(Beginning of Information given)

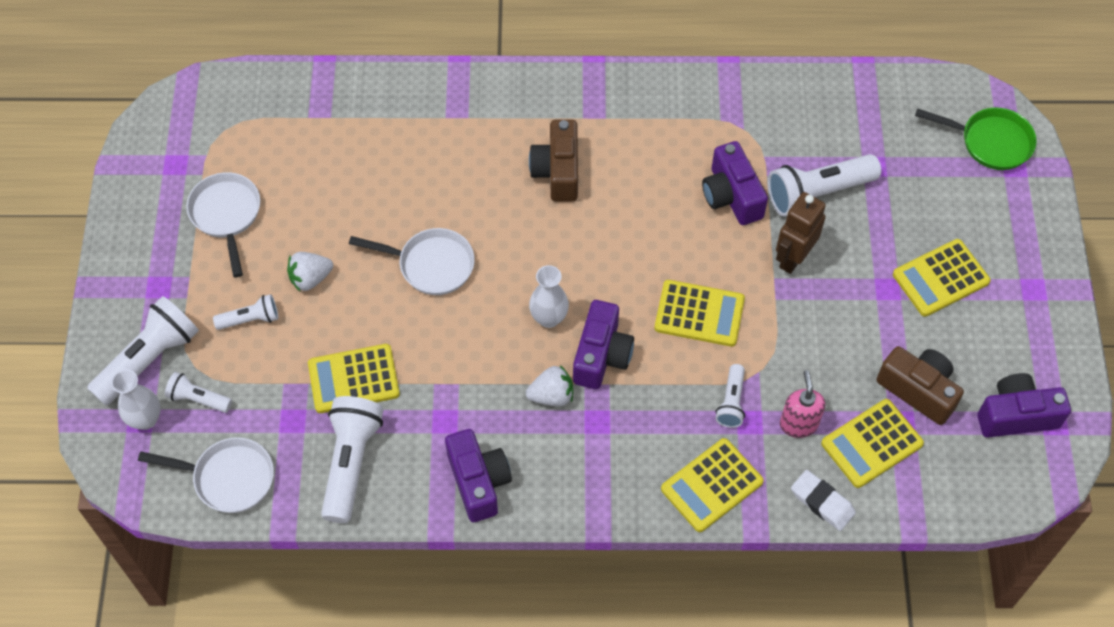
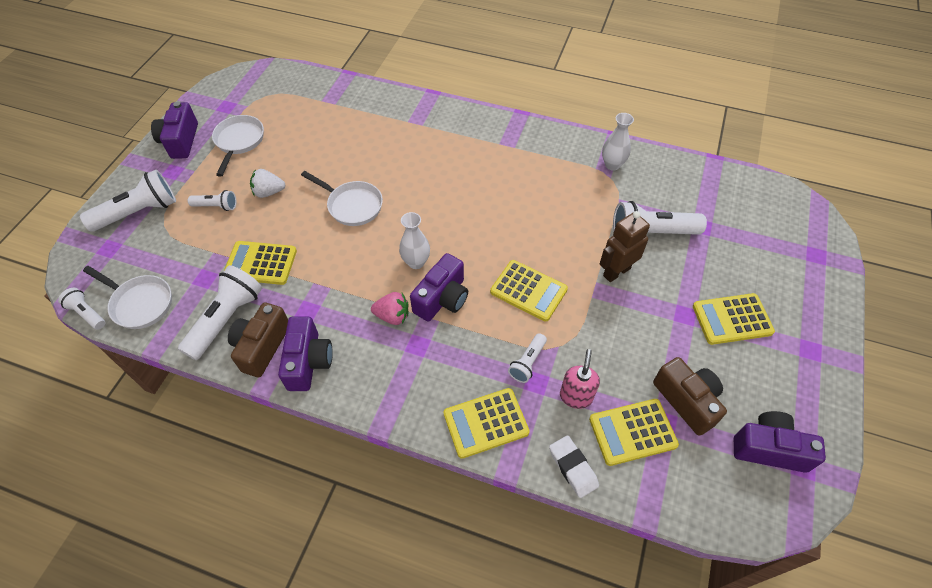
camera: 20 degrees right, 5 degrees down
white vase [111,370,161,430] -> white vase moved to [602,113,634,171]
white flashlight [165,372,232,413] -> white flashlight moved to [58,288,105,330]
white strawberry [526,365,573,407] -> pink strawberry [371,292,408,325]
brown camera [529,120,578,202] -> brown camera moved to [228,302,288,378]
purple camera [702,141,768,225] -> purple camera moved to [151,101,198,159]
green pan [915,108,1037,170] -> none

(End of Information given)

What you have to do:
What you return should be only the exact lines from the top of the entries through the line with "brown camera [529,120,578,202]", minus the pictures.

Worked solution:
camera: 20 degrees right, 5 degrees down
white vase [111,370,161,430] -> white vase moved to [602,113,634,171]
white flashlight [165,372,232,413] -> white flashlight moved to [58,288,105,330]
white strawberry [526,365,573,407] -> pink strawberry [371,292,408,325]
brown camera [529,120,578,202] -> brown camera moved to [228,302,288,378]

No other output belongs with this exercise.